All lines in the material with the string "DGND" should be listed.
── Dataset extract ──
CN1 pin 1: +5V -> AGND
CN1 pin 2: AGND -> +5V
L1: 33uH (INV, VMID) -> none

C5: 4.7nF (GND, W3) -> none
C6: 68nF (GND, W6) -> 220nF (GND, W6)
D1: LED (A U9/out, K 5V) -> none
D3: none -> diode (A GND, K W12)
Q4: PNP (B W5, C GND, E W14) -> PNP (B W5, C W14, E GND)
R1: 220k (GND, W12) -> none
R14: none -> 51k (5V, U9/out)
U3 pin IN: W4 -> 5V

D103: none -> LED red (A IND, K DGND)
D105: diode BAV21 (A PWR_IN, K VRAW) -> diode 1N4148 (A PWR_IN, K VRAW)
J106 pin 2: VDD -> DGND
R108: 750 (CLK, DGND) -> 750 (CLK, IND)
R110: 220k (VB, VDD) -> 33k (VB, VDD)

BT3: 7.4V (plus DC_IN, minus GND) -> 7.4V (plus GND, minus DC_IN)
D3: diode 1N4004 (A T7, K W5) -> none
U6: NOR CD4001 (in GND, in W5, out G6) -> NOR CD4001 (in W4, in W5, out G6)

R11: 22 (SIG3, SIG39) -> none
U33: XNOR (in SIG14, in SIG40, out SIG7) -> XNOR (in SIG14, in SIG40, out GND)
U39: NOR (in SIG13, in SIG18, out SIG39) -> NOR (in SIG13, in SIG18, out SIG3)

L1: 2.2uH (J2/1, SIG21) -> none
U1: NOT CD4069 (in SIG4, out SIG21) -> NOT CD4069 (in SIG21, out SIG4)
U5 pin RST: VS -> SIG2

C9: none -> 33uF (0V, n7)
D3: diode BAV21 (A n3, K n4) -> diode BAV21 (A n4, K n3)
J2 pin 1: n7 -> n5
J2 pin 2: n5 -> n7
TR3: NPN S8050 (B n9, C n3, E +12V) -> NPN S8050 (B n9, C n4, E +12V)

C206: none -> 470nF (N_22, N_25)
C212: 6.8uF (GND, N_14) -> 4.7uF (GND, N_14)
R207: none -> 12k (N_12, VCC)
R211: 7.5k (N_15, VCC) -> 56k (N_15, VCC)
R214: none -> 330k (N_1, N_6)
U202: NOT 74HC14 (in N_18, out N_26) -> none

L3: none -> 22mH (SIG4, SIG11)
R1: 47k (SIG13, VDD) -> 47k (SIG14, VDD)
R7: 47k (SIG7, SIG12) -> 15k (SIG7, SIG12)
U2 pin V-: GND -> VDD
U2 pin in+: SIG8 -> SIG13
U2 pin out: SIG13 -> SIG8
───
Your response -
D103: none -> LED red (A IND, K DGND)
J106 pin 2: VDD -> DGND
R108: 750 (CLK, DGND) -> 750 (CLK, IND)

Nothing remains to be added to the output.